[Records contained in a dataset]
------------------------

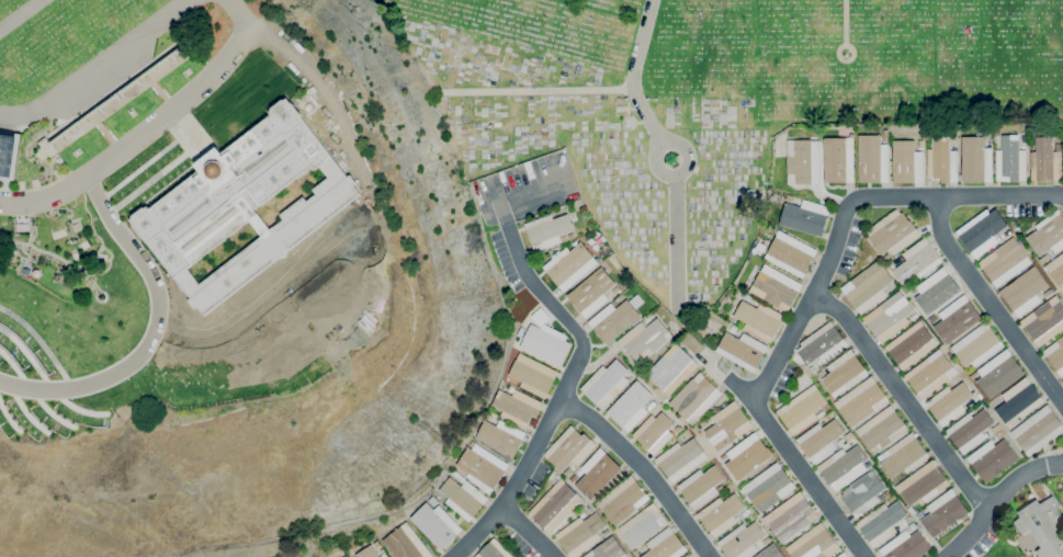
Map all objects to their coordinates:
road: (21, 15)
road: (844, 23)
road: (99, 63)
road: (634, 76)
road: (321, 87)
road: (537, 91)
road: (138, 135)
building: (886, 135)
building: (1024, 139)
building: (955, 140)
building: (920, 145)
building: (7, 154)
building: (872, 159)
building: (839, 160)
building: (976, 160)
building: (1010, 160)
building: (1045, 160)
building: (59, 161)
building: (803, 161)
building: (942, 161)
building: (906, 162)
building: (1062, 164)
park: (393, 172)
road: (675, 173)
road: (958, 195)
building: (792, 199)
building: (243, 204)
building: (806, 218)
building: (75, 226)
building: (20, 227)
building: (547, 231)
building: (892, 233)
building: (985, 233)
building: (1048, 234)
building: (570, 236)
road: (676, 242)
building: (790, 254)
building: (10, 257)
building: (886, 257)
building: (1044, 258)
building: (917, 261)
building: (1005, 262)
building: (890, 265)
building: (569, 266)
building: (1056, 269)
building: (775, 287)
building: (868, 287)
building: (938, 289)
building: (615, 290)
building: (1024, 291)
building: (591, 292)
building: (1048, 292)
building: (747, 297)
building: (620, 298)
road: (808, 302)
road: (990, 303)
building: (889, 317)
building: (539, 318)
building: (933, 318)
building: (615, 319)
building: (956, 319)
building: (759, 320)
building: (1045, 321)
building: (732, 329)
road: (152, 331)
building: (519, 334)
building: (645, 339)
building: (515, 340)
building: (544, 344)
building: (822, 344)
building: (911, 345)
building: (977, 345)
building: (742, 350)
building: (1056, 354)
building: (812, 368)
building: (672, 369)
building: (820, 372)
building: (843, 373)
building: (930, 373)
building: (996, 374)
building: (532, 375)
building: (630, 376)
building: (1062, 380)
building: (606, 383)
road: (565, 384)
road: (904, 397)
building: (695, 398)
building: (1018, 400)
building: (861, 401)
building: (973, 401)
building: (949, 403)
building: (650, 405)
building: (516, 406)
building: (630, 406)
building: (802, 410)
building: (727, 426)
building: (882, 428)
building: (677, 429)
building: (1037, 430)
building: (969, 431)
building: (988, 432)
building: (654, 433)
building: (500, 436)
building: (849, 436)
building: (996, 437)
building: (820, 440)
building: (840, 441)
building: (570, 448)
building: (746, 456)
building: (903, 456)
building: (681, 459)
building: (992, 459)
building: (868, 465)
building: (481, 467)
building: (842, 467)
road: (644, 468)
road: (801, 468)
building: (567, 472)
building: (597, 473)
building: (457, 477)
building: (573, 479)
building: (922, 484)
building: (702, 487)
building: (768, 487)
building: (863, 493)
building: (462, 498)
road: (997, 499)
building: (623, 500)
building: (555, 506)
building: (911, 510)
building: (944, 513)
building: (720, 514)
building: (791, 517)
building: (881, 523)
building: (642, 525)
building: (432, 526)
building: (901, 526)
building: (1043, 526)
road: (526, 531)
building: (605, 532)
building: (581, 534)
building: (742, 540)
building: (766, 540)
building: (404, 543)
building: (375, 544)
building: (813, 544)
building: (665, 545)
building: (906, 545)
building: (641, 548)
building: (608, 549)
building: (493, 550)
building: (366, 552)
building: (771, 552)
building: (382, 553)
building: (842, 555)
building: (344, 556)
building: (687, 556)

------------------------

PROBLEM DESCRIPTION
With the pictures removed, return each record above exactly as given.

OUTPUT OF THE TASK
Map all objects to their coordinates:
road: (21, 15)
road: (844, 23)
road: (99, 63)
road: (634, 76)
road: (321, 87)
road: (537, 91)
road: (138, 135)
building: (886, 135)
building: (1024, 139)
building: (955, 140)
building: (920, 145)
building: (7, 154)
building: (872, 159)
building: (839, 160)
building: (976, 160)
building: (1010, 160)
building: (1045, 160)
building: (59, 161)
building: (803, 161)
building: (942, 161)
building: (906, 162)
building: (1062, 164)
park: (393, 172)
road: (675, 173)
road: (958, 195)
building: (792, 199)
building: (243, 204)
building: (806, 218)
building: (75, 226)
building: (20, 227)
building: (547, 231)
building: (892, 233)
building: (985, 233)
building: (1048, 234)
building: (570, 236)
road: (676, 242)
building: (790, 254)
building: (10, 257)
building: (886, 257)
building: (1044, 258)
building: (917, 261)
building: (1005, 262)
building: (890, 265)
building: (569, 266)
building: (1056, 269)
building: (775, 287)
building: (868, 287)
building: (938, 289)
building: (615, 290)
building: (1024, 291)
building: (591, 292)
building: (1048, 292)
building: (747, 297)
building: (620, 298)
road: (808, 302)
road: (990, 303)
building: (889, 317)
building: (539, 318)
building: (933, 318)
building: (615, 319)
building: (956, 319)
building: (759, 320)
building: (1045, 321)
building: (732, 329)
road: (152, 331)
building: (519, 334)
building: (645, 339)
building: (515, 340)
building: (544, 344)
building: (822, 344)
building: (911, 345)
building: (977, 345)
building: (742, 350)
building: (1056, 354)
building: (812, 368)
building: (672, 369)
building: (820, 372)
building: (843, 373)
building: (930, 373)
building: (996, 374)
building: (532, 375)
building: (630, 376)
building: (1062, 380)
building: (606, 383)
road: (565, 384)
road: (904, 397)
building: (695, 398)
building: (1018, 400)
building: (861, 401)
building: (973, 401)
building: (949, 403)
building: (650, 405)
building: (516, 406)
building: (630, 406)
building: (802, 410)
building: (727, 426)
building: (882, 428)
building: (677, 429)
building: (1037, 430)
building: (969, 431)
building: (988, 432)
building: (654, 433)
building: (500, 436)
building: (849, 436)
building: (996, 437)
building: (820, 440)
building: (840, 441)
building: (570, 448)
building: (746, 456)
building: (903, 456)
building: (681, 459)
building: (992, 459)
building: (868, 465)
building: (481, 467)
building: (842, 467)
road: (644, 468)
road: (801, 468)
building: (567, 472)
building: (597, 473)
building: (457, 477)
building: (573, 479)
building: (922, 484)
building: (702, 487)
building: (768, 487)
building: (863, 493)
building: (462, 498)
road: (997, 499)
building: (623, 500)
building: (555, 506)
building: (911, 510)
building: (944, 513)
building: (720, 514)
building: (791, 517)
building: (881, 523)
building: (642, 525)
building: (432, 526)
building: (901, 526)
building: (1043, 526)
road: (526, 531)
building: (605, 532)
building: (581, 534)
building: (742, 540)
building: (766, 540)
building: (404, 543)
building: (375, 544)
building: (813, 544)
building: (665, 545)
building: (906, 545)
building: (641, 548)
building: (608, 549)
building: (493, 550)
building: (366, 552)
building: (771, 552)
building: (382, 553)
building: (842, 555)
building: (344, 556)
building: (687, 556)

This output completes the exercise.